AVAILABLE DATA.

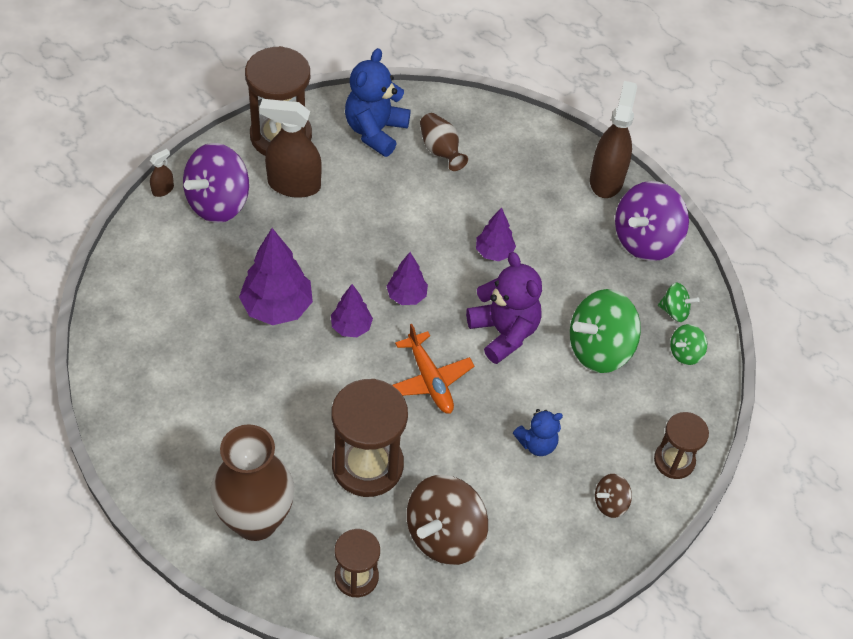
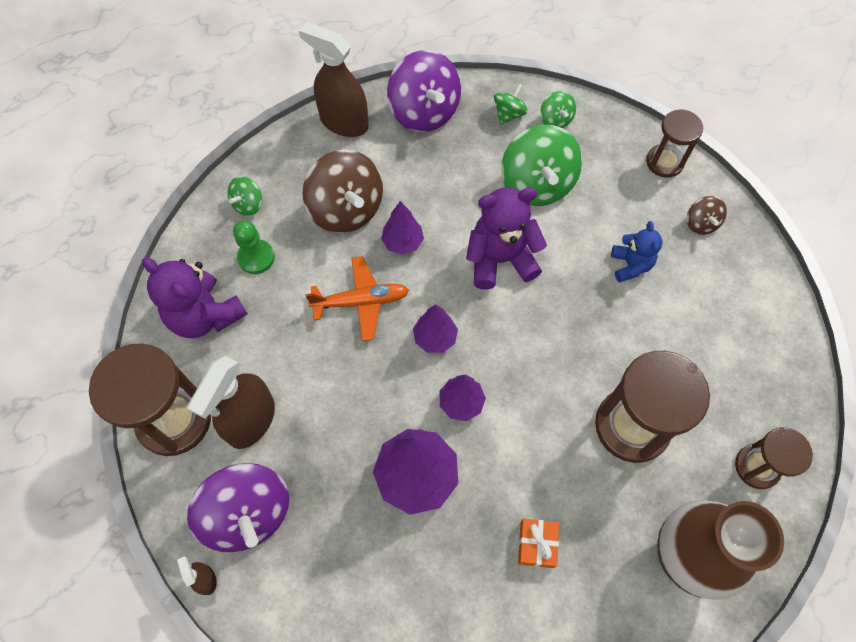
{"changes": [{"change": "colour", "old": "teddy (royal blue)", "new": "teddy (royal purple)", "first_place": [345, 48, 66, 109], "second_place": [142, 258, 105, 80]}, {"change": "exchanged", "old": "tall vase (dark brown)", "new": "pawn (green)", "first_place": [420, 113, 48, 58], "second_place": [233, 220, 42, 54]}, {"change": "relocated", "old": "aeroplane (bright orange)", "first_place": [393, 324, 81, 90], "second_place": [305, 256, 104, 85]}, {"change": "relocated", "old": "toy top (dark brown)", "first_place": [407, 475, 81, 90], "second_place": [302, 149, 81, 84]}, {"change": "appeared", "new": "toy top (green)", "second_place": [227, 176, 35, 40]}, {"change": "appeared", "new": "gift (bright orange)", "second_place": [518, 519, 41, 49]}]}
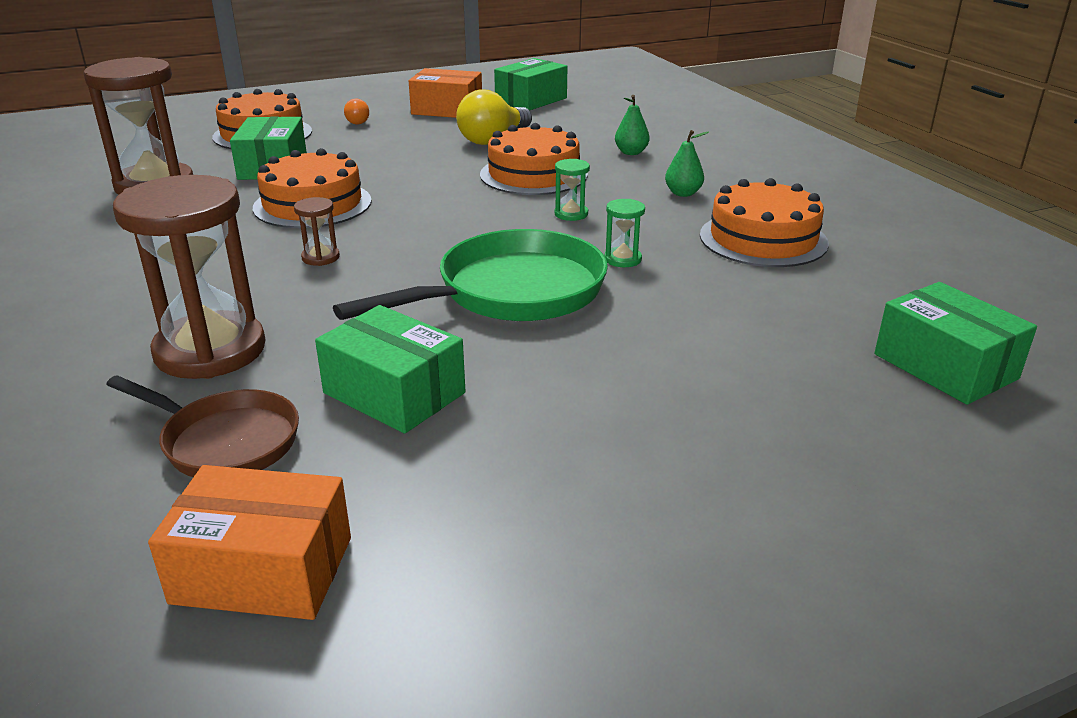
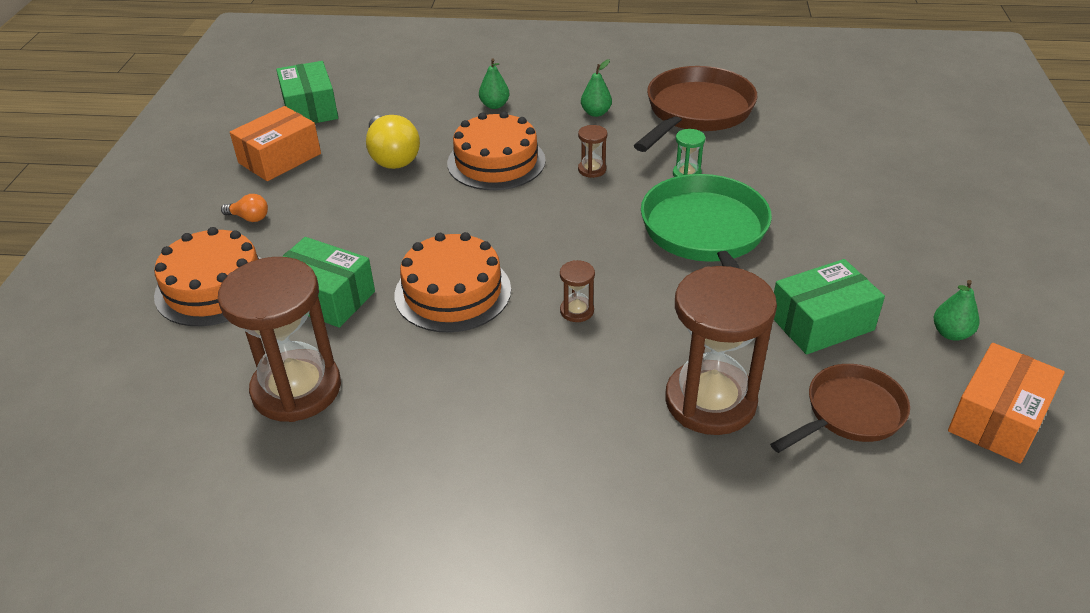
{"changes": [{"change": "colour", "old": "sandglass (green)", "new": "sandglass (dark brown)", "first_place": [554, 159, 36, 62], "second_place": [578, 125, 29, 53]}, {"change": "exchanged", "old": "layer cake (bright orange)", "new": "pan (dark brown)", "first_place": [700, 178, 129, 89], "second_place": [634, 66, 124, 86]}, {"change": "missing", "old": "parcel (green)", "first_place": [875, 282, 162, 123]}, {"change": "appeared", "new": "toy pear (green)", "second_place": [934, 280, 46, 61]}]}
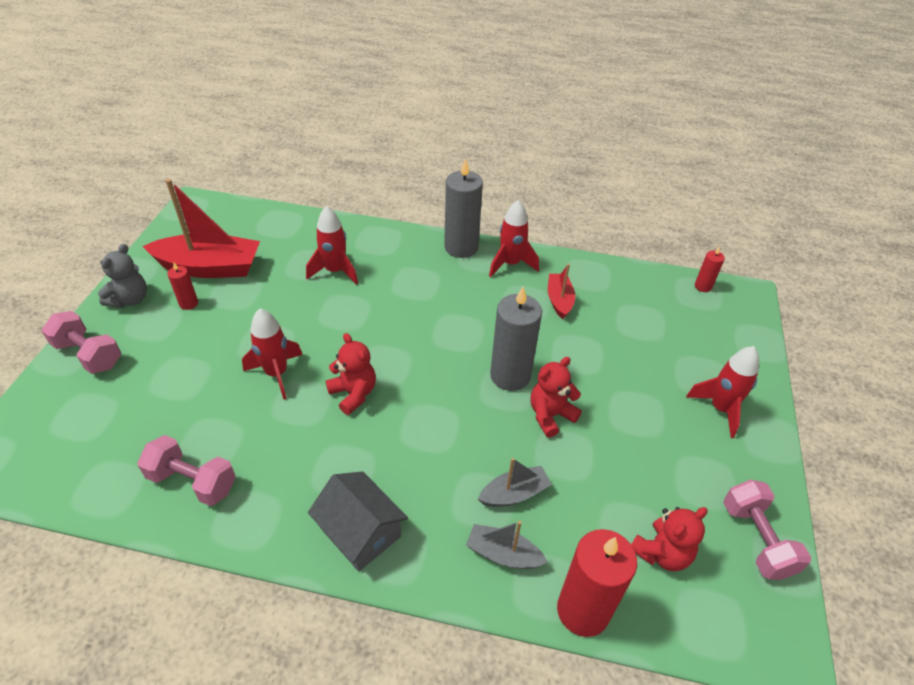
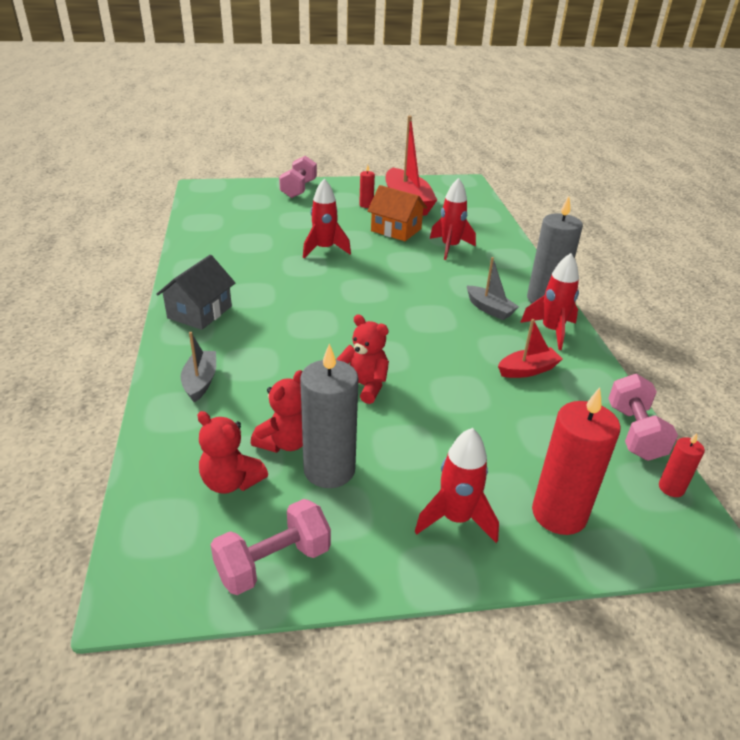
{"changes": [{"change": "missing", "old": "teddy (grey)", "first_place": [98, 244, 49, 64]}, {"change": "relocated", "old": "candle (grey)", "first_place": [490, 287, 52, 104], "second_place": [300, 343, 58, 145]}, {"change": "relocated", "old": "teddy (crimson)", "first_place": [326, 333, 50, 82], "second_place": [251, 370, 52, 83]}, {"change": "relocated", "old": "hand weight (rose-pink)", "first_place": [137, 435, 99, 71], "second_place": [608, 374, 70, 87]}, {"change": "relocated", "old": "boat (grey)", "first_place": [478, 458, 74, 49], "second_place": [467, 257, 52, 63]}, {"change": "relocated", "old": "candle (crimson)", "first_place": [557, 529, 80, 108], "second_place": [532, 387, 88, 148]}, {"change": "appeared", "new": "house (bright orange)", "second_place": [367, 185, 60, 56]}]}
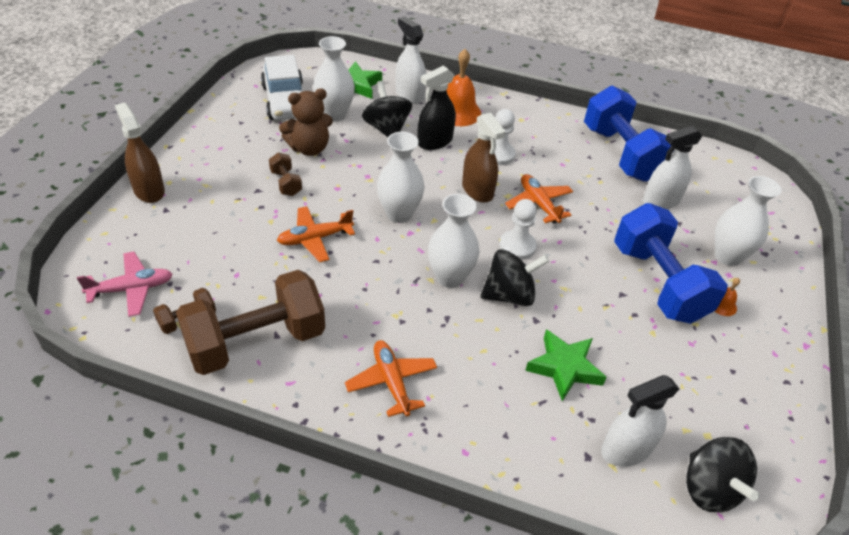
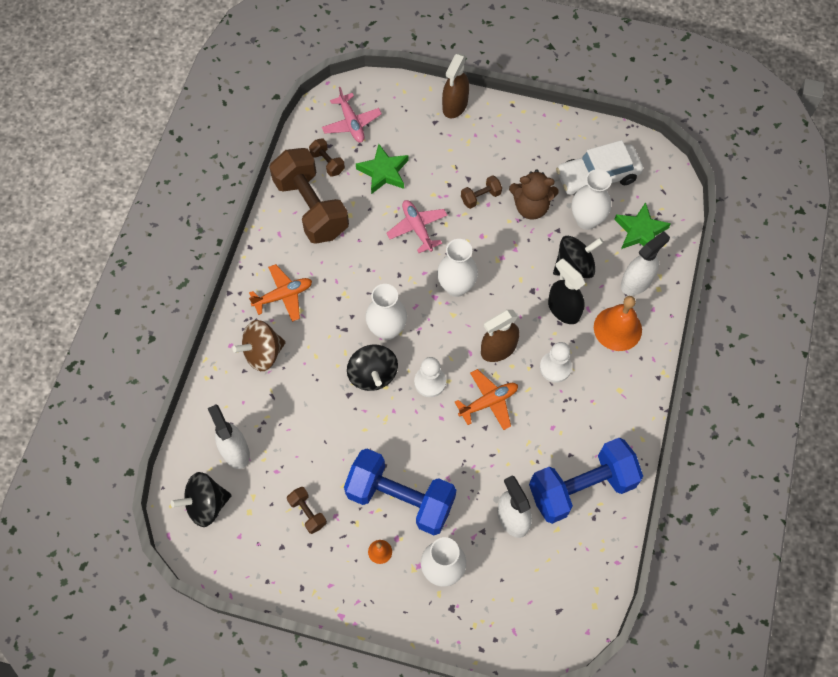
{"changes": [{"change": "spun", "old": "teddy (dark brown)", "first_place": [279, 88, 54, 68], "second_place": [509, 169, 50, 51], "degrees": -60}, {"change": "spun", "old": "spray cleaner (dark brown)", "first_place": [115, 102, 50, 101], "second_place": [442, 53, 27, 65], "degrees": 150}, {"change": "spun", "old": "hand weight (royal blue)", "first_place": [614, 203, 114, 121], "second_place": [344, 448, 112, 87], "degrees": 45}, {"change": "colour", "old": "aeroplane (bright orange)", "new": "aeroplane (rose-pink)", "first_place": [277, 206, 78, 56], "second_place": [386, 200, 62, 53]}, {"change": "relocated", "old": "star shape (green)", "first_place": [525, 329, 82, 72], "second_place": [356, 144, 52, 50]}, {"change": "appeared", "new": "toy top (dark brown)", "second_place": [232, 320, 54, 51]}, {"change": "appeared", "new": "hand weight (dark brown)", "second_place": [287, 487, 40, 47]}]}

YOUR INSTRUCTIONS. Go through the listing and restate each line word for word, leaving out the pictures.

SOLUTION FOR THIS PROBLEM.
{"changes": [{"change": "colour", "old": "teddy (royal blue)", "new": "teddy (royal purple)", "first_place": [345, 48, 66, 109], "second_place": [142, 258, 105, 80]}, {"change": "exchanged", "old": "tall vase (dark brown)", "new": "pawn (green)", "first_place": [420, 113, 48, 58], "second_place": [233, 220, 42, 54]}, {"change": "relocated", "old": "aeroplane (bright orange)", "first_place": [393, 324, 81, 90], "second_place": [305, 256, 104, 85]}, {"change": "relocated", "old": "toy top (dark brown)", "first_place": [407, 475, 81, 90], "second_place": [302, 149, 81, 84]}, {"change": "appeared", "new": "toy top (green)", "second_place": [227, 176, 35, 40]}, {"change": "appeared", "new": "gift (bright orange)", "second_place": [518, 519, 41, 49]}]}
{"changes": [{"change": "colour", "old": "sandglass (green)", "new": "sandglass (dark brown)", "first_place": [554, 159, 36, 62], "second_place": [578, 125, 29, 53]}, {"change": "exchanged", "old": "layer cake (bright orange)", "new": "pan (dark brown)", "first_place": [700, 178, 129, 89], "second_place": [634, 66, 124, 86]}, {"change": "missing", "old": "parcel (green)", "first_place": [875, 282, 162, 123]}, {"change": "appeared", "new": "toy pear (green)", "second_place": [934, 280, 46, 61]}]}
{"changes": [{"change": "missing", "old": "teddy (grey)", "first_place": [98, 244, 49, 64]}, {"change": "relocated", "old": "candle (grey)", "first_place": [490, 287, 52, 104], "second_place": [300, 343, 58, 145]}, {"change": "relocated", "old": "teddy (crimson)", "first_place": [326, 333, 50, 82], "second_place": [251, 370, 52, 83]}, {"change": "relocated", "old": "hand weight (rose-pink)", "first_place": [137, 435, 99, 71], "second_place": [608, 374, 70, 87]}, {"change": "relocated", "old": "boat (grey)", "first_place": [478, 458, 74, 49], "second_place": [467, 257, 52, 63]}, {"change": "relocated", "old": "candle (crimson)", "first_place": [557, 529, 80, 108], "second_place": [532, 387, 88, 148]}, {"change": "appeared", "new": "house (bright orange)", "second_place": [367, 185, 60, 56]}]}
{"changes": [{"change": "spun", "old": "teddy (dark brown)", "first_place": [279, 88, 54, 68], "second_place": [509, 169, 50, 51], "degrees": -60}, {"change": "spun", "old": "spray cleaner (dark brown)", "first_place": [115, 102, 50, 101], "second_place": [442, 53, 27, 65], "degrees": 150}, {"change": "spun", "old": "hand weight (royal blue)", "first_place": [614, 203, 114, 121], "second_place": [344, 448, 112, 87], "degrees": 45}, {"change": "colour", "old": "aeroplane (bright orange)", "new": "aeroplane (rose-pink)", "first_place": [277, 206, 78, 56], "second_place": [386, 200, 62, 53]}, {"change": "relocated", "old": "star shape (green)", "first_place": [525, 329, 82, 72], "second_place": [356, 144, 52, 50]}, {"change": "appeared", "new": "toy top (dark brown)", "second_place": [232, 320, 54, 51]}, {"change": "appeared", "new": "hand weight (dark brown)", "second_place": [287, 487, 40, 47]}]}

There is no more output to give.